#### THE INPUT
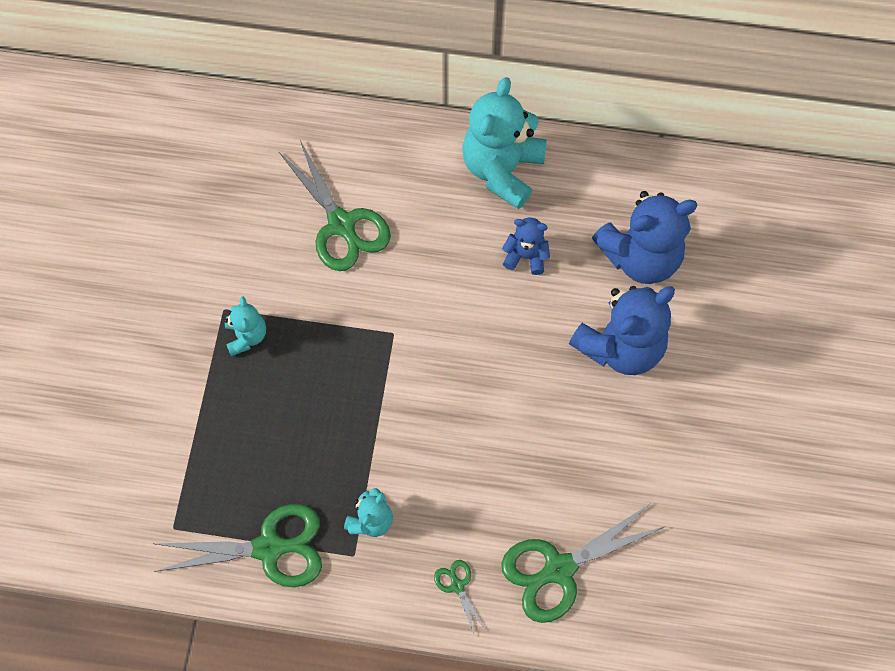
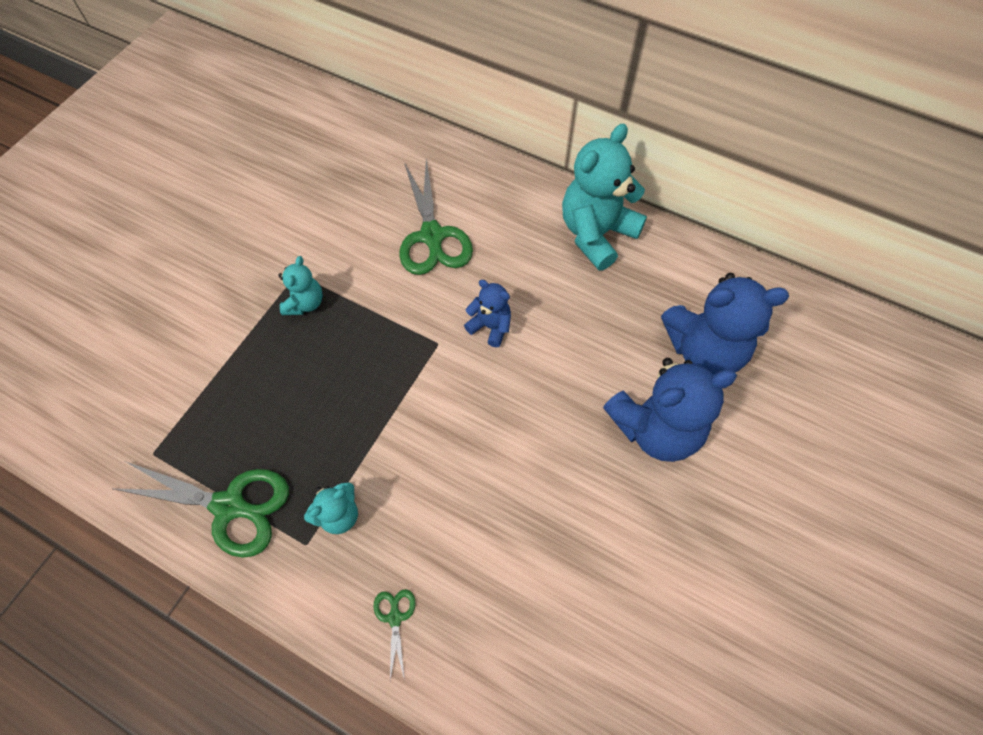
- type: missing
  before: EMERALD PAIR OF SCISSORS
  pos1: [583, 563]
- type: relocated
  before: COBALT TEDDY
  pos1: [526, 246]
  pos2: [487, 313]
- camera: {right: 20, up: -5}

#### AIM OF THE TASK
Every entry above should be returned exactly, with no images included.

#### EXERCISE RESULT
- type: missing
  before: EMERALD PAIR OF SCISSORS
  pos1: [583, 563]
- type: relocated
  before: COBALT TEDDY
  pos1: [526, 246]
  pos2: [487, 313]
- camera: {right: 20, up: -5}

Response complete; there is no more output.